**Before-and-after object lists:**
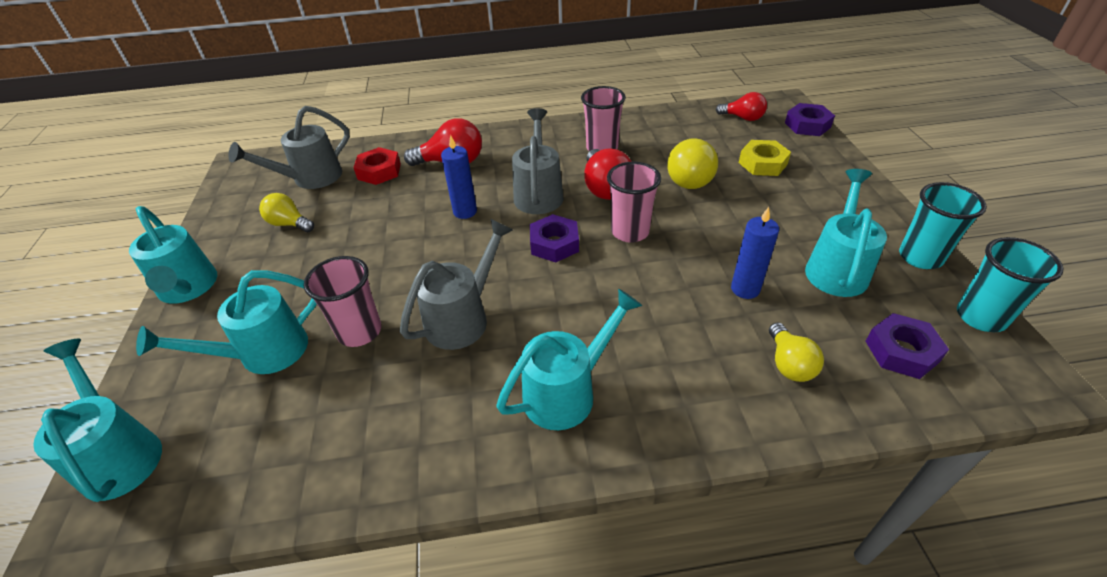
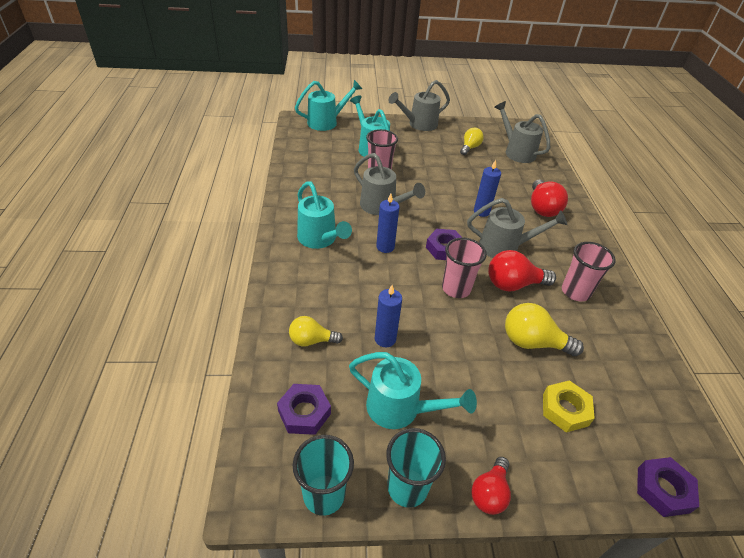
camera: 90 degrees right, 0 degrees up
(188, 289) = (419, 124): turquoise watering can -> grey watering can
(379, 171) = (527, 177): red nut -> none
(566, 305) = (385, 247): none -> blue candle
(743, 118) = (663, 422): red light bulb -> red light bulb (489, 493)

**WHAT TO WORK ON:** Return each line from the records that includes the word "none".

**EXERCISE OUTPUT:**
(379, 171) = (527, 177): red nut -> none
(566, 305) = (385, 247): none -> blue candle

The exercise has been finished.